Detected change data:
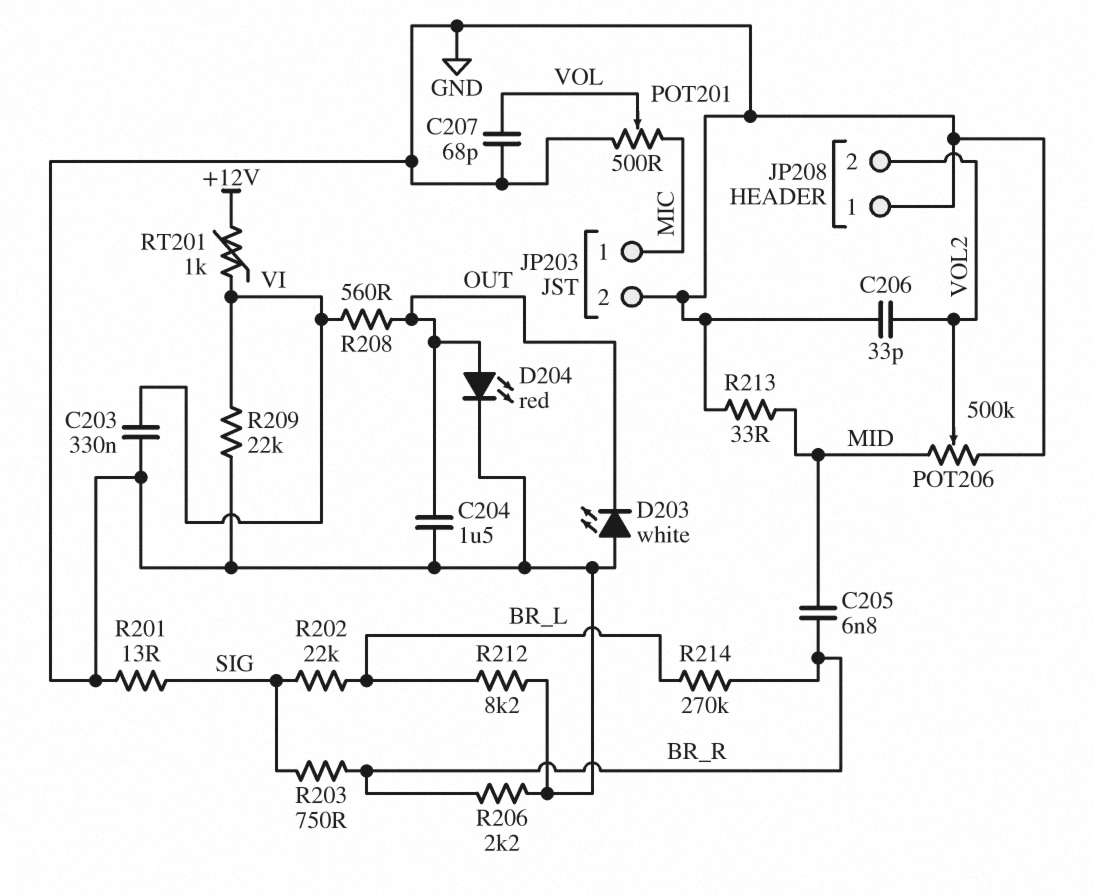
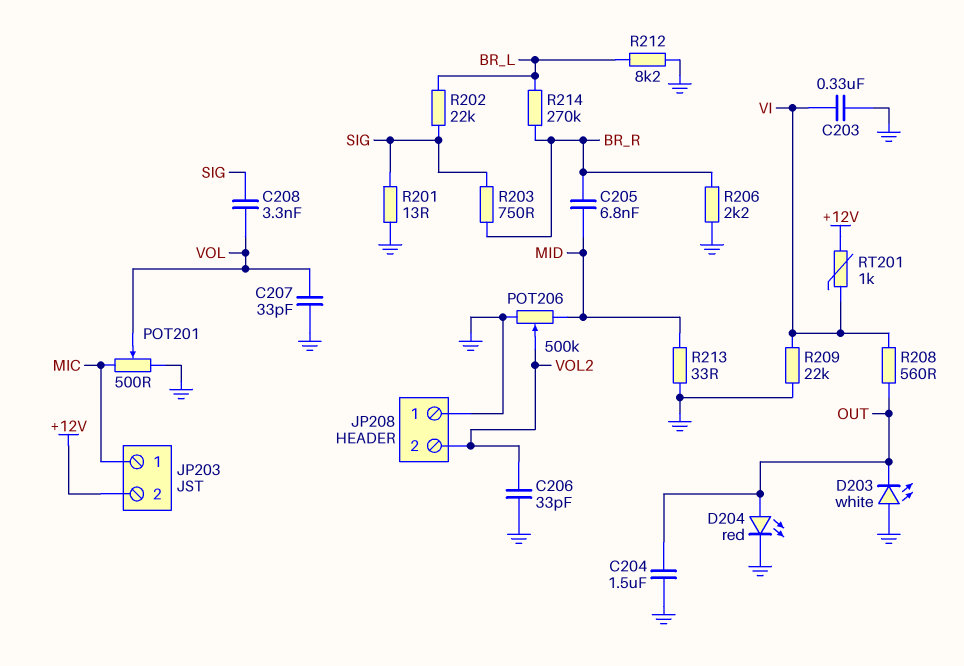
C207: 68pF (GND, VOL) -> 33pF (GND, VOL)
C208: none -> 3.3nF (SIG, VOL)
JP203 pin 2: GND -> +12V

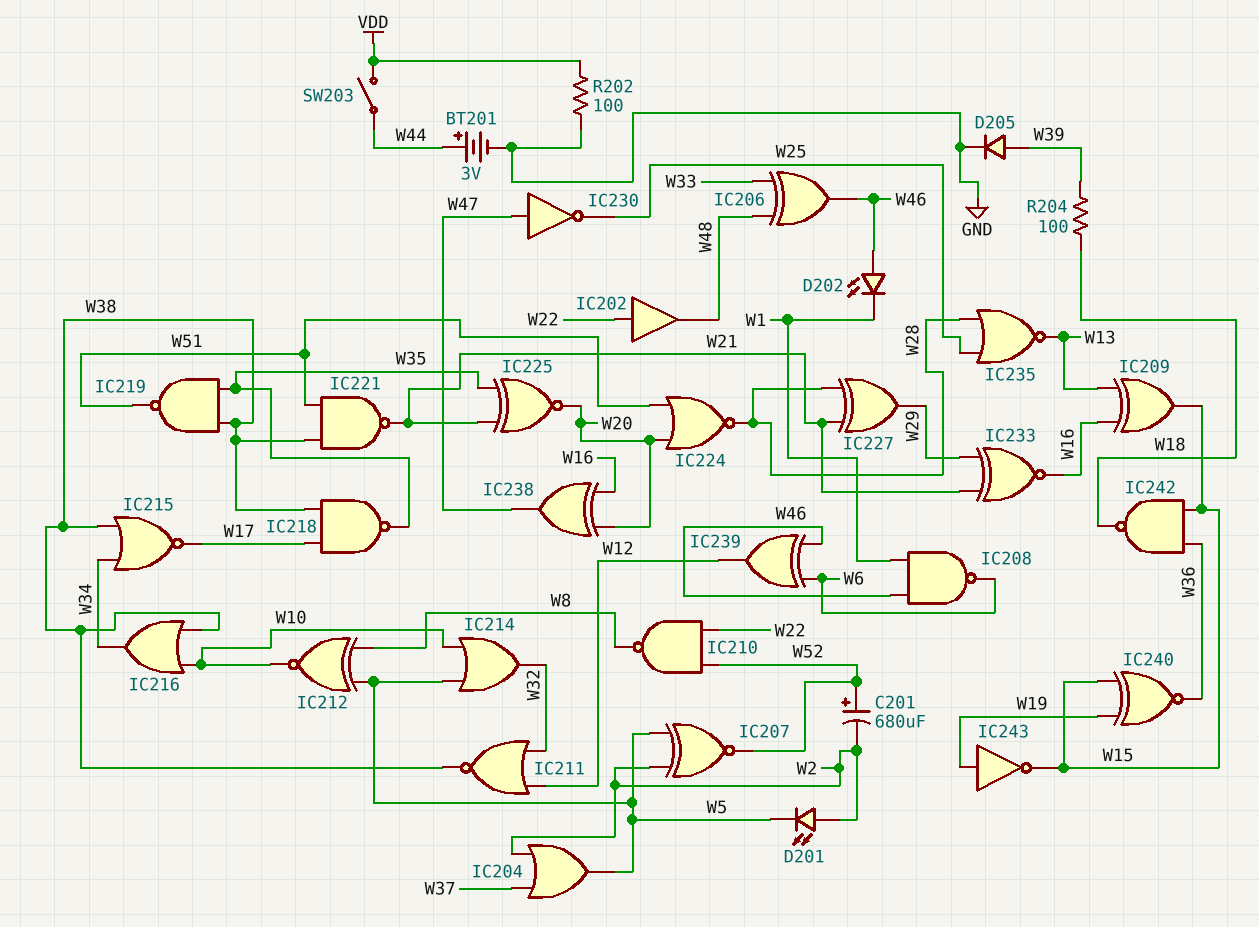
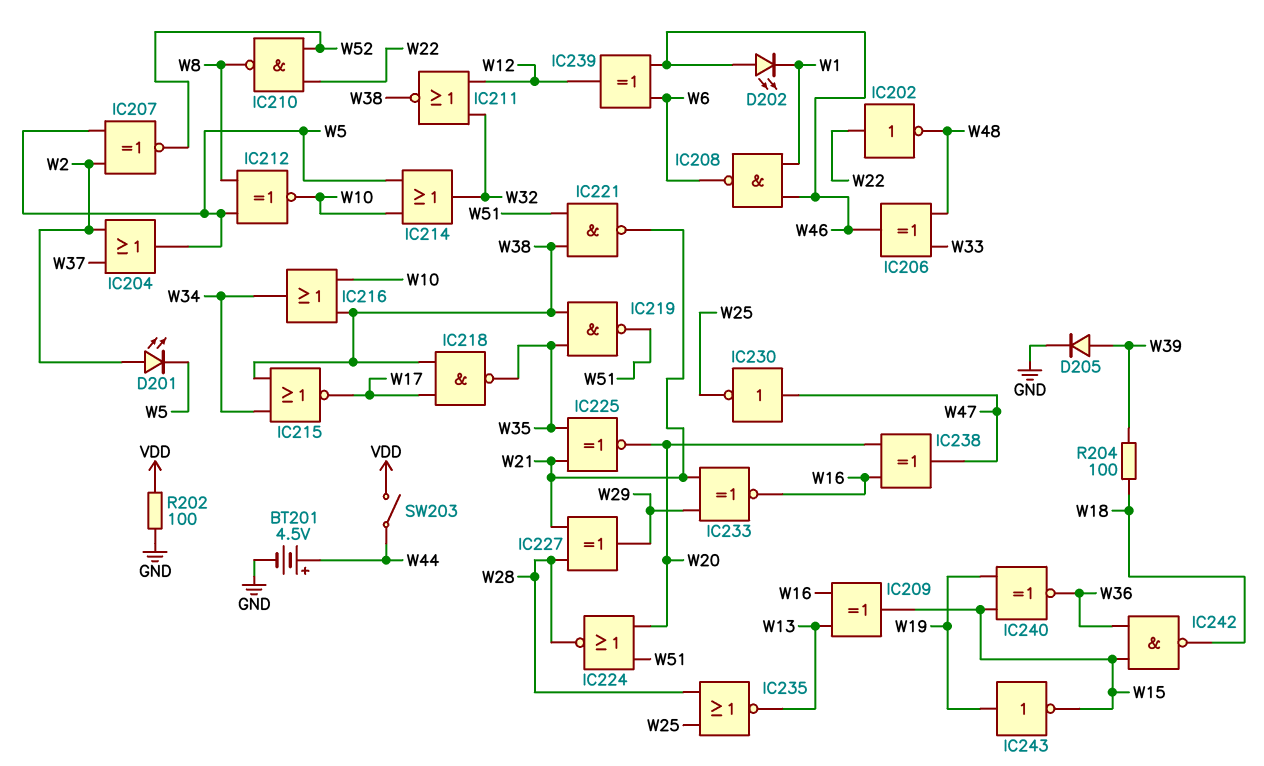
BT201: 3V (plus W44, minus GND) -> 4.5V (plus W44, minus GND)
C201: 680uF (plus W52, minus W2) -> none
IC202: buffer (in W22, out W48) -> NOT (in W22, out W48)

### REQUIREMENT
Would you please print the entries once more, word for word, minus the pictures?

### RESULT OF THE TASK
C207: 68pF (GND, VOL) -> 33pF (GND, VOL)
C208: none -> 3.3nF (SIG, VOL)
JP203 pin 2: GND -> +12V

BT201: 3V (plus W44, minus GND) -> 4.5V (plus W44, minus GND)
C201: 680uF (plus W52, minus W2) -> none
IC202: buffer (in W22, out W48) -> NOT (in W22, out W48)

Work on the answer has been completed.